What is being asked -
Each line of the records is to be returned verbatim, with the images omitted.

[Opening Source material section]

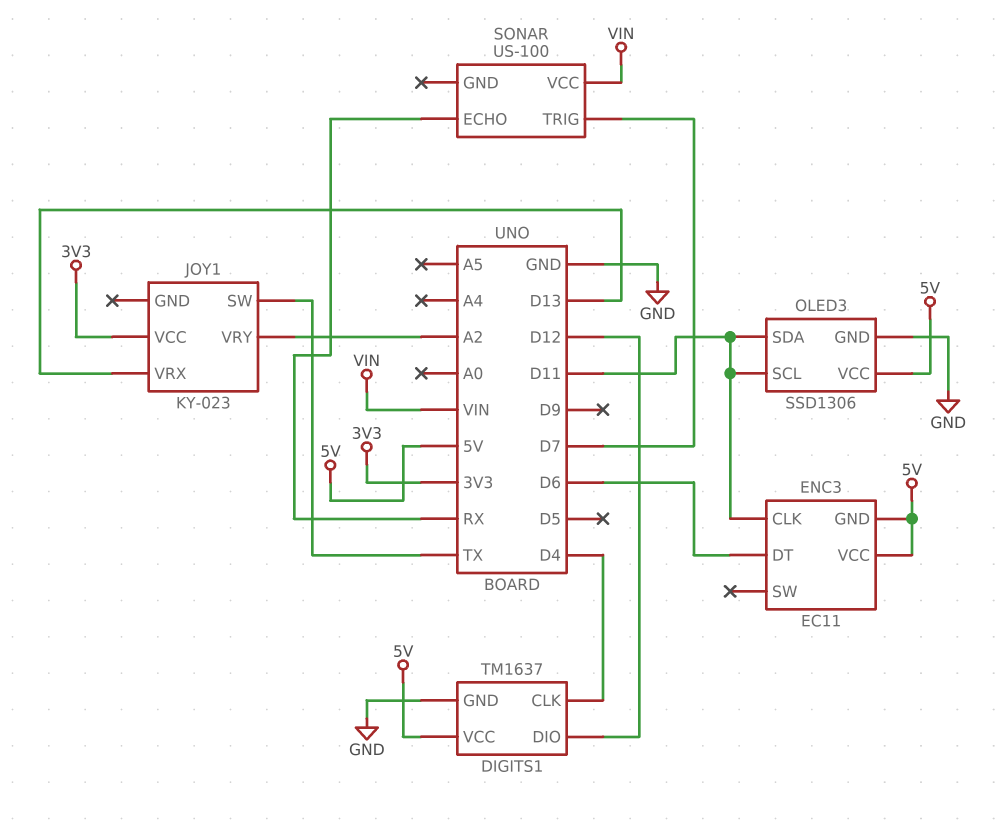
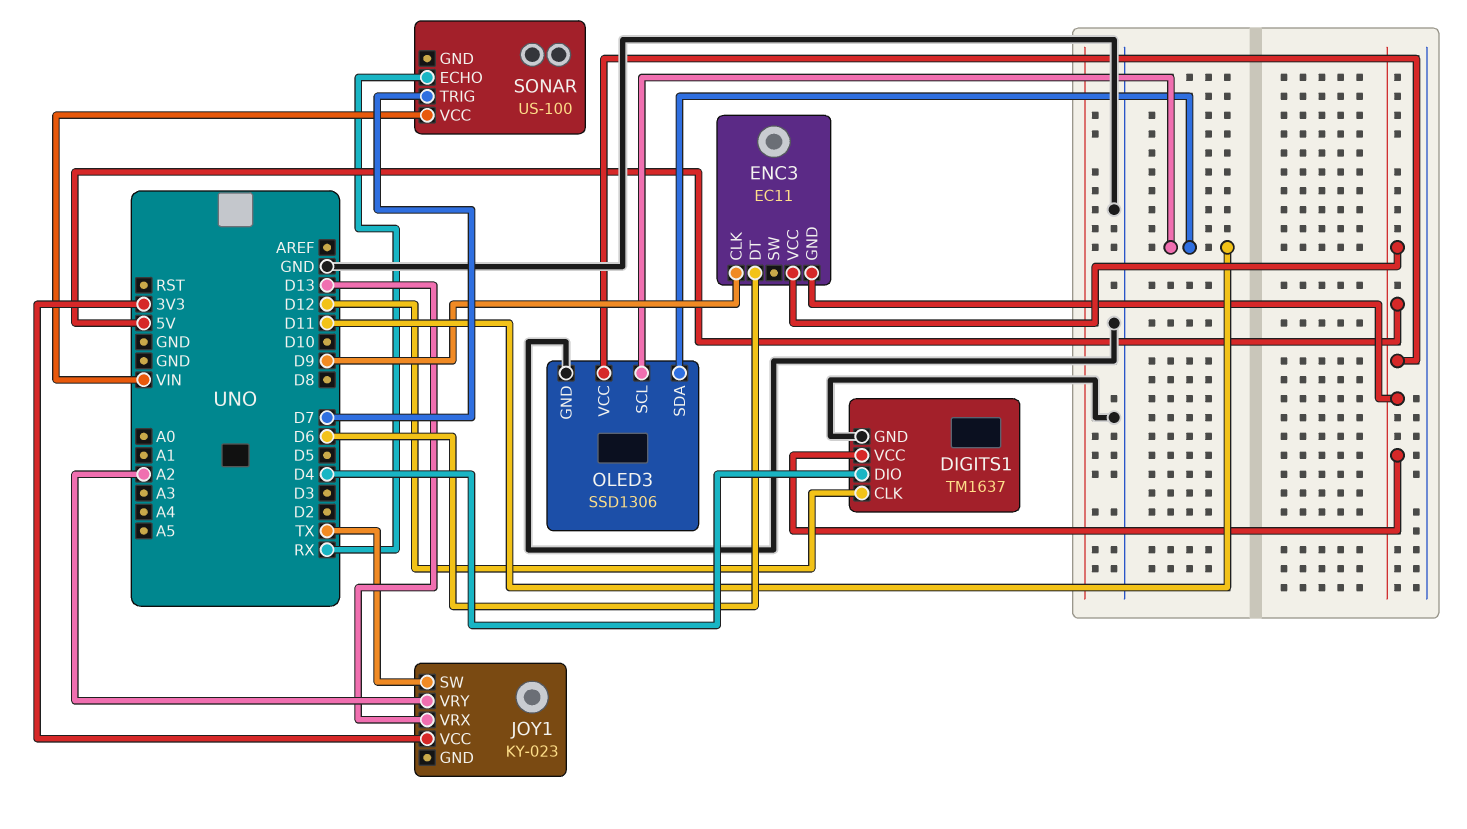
DIGITS1 pin CLK: D4 -> D12
DIGITS1 pin DIO: D12 -> D4
ENC3 pin CLK: D11 -> D9

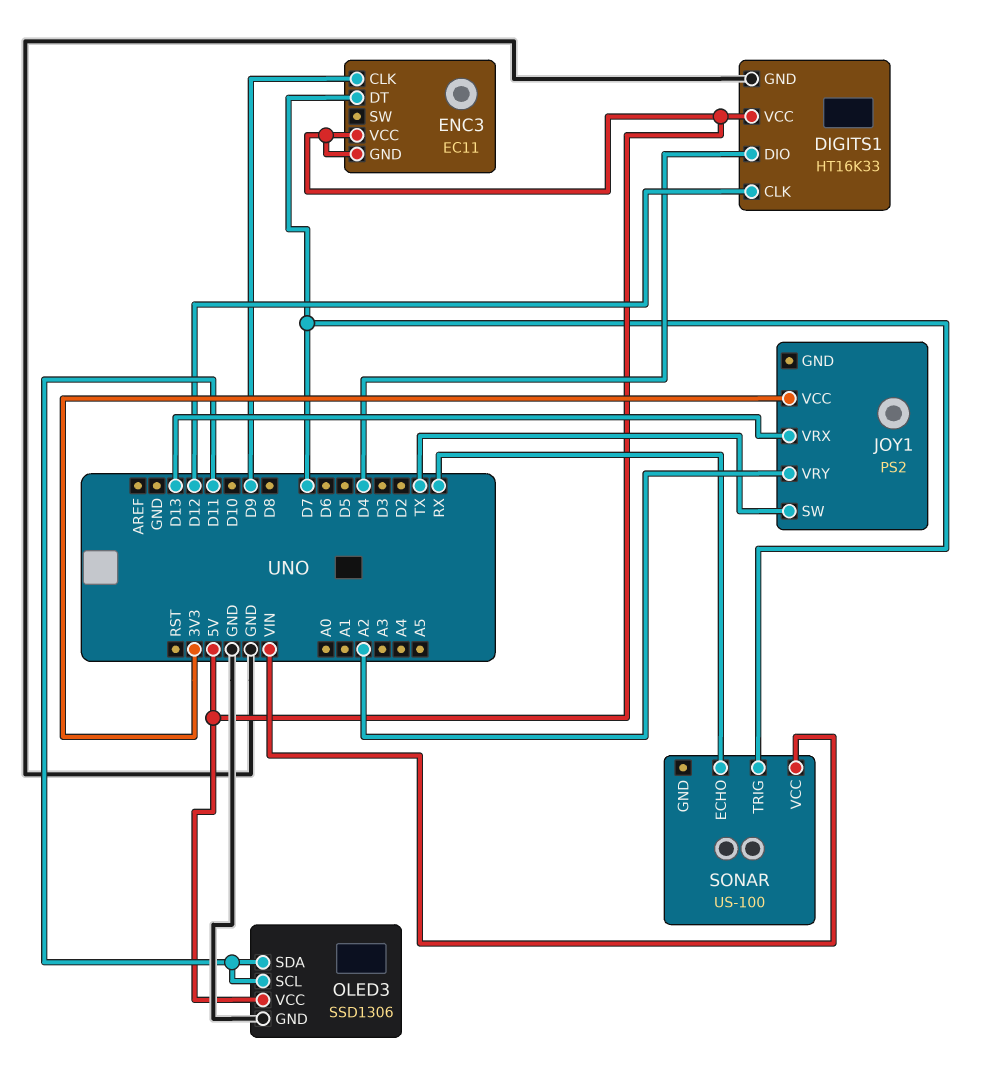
DIGITS1: TM1637 -> HT16K33
ENC3 pin DT: D6 -> D7
JOY1: KY-023 -> PS2

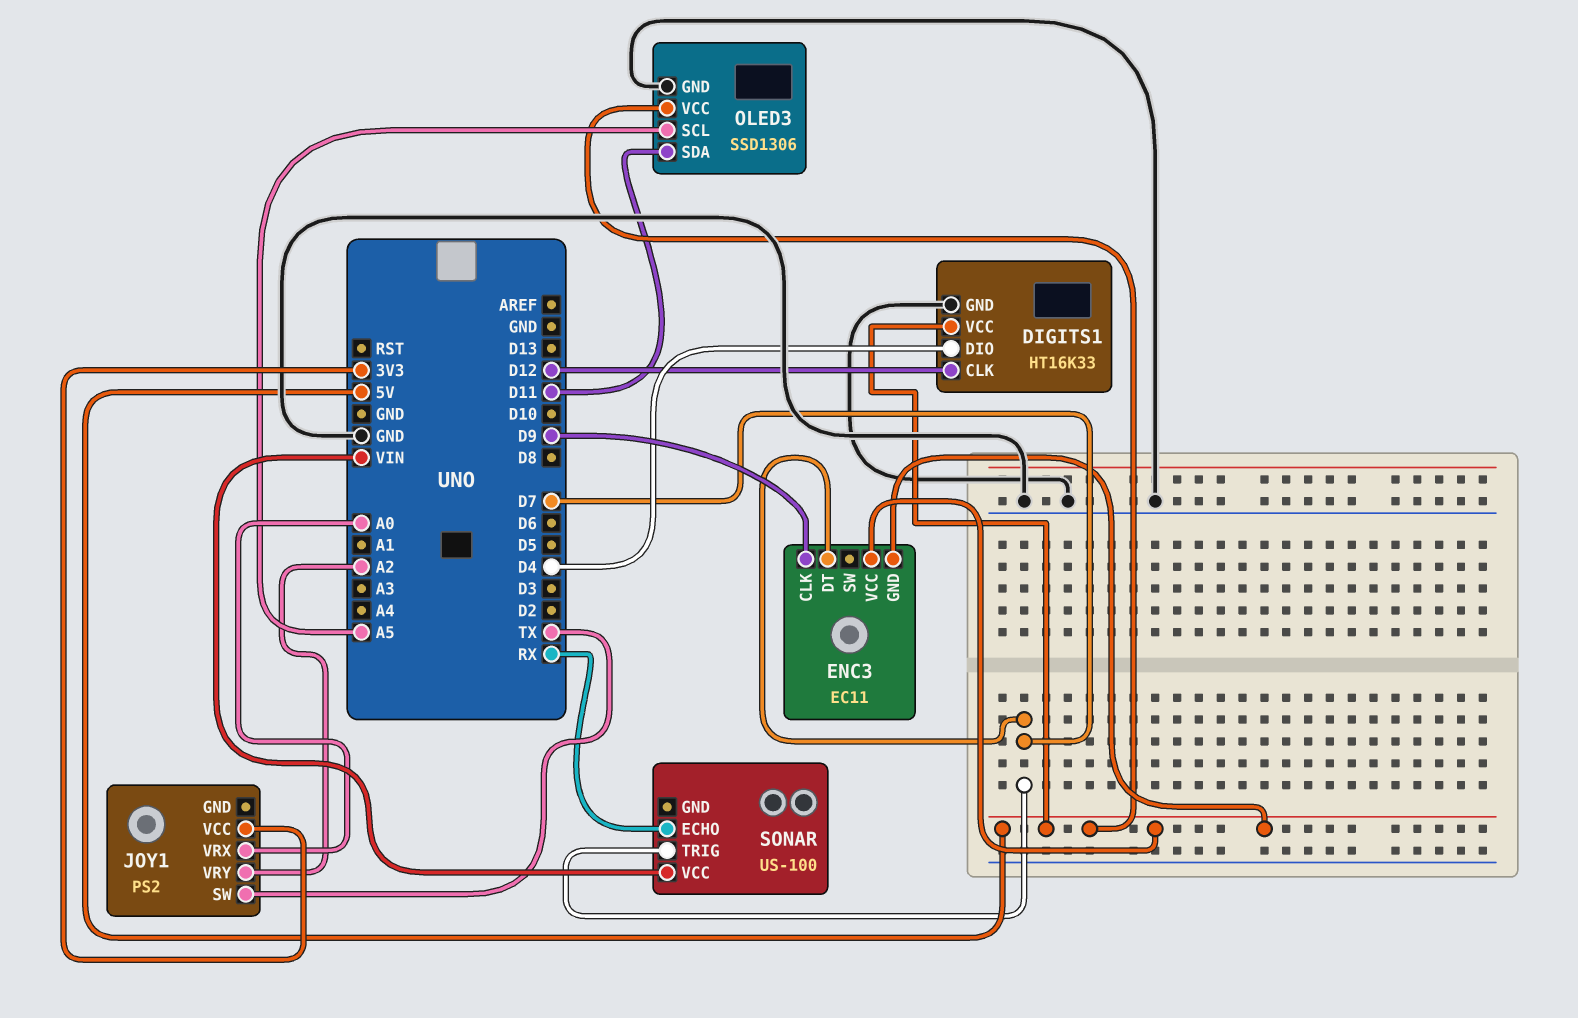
JOY1 pin VRX: D13 -> A0
OLED3 pin SCL: D11 -> A5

[Closing Source material section]

Written answer -
DIGITS1 pin CLK: D4 -> D12
DIGITS1 pin DIO: D12 -> D4
ENC3 pin CLK: D11 -> D9

DIGITS1: TM1637 -> HT16K33
ENC3 pin DT: D6 -> D7
JOY1: KY-023 -> PS2

JOY1 pin VRX: D13 -> A0
OLED3 pin SCL: D11 -> A5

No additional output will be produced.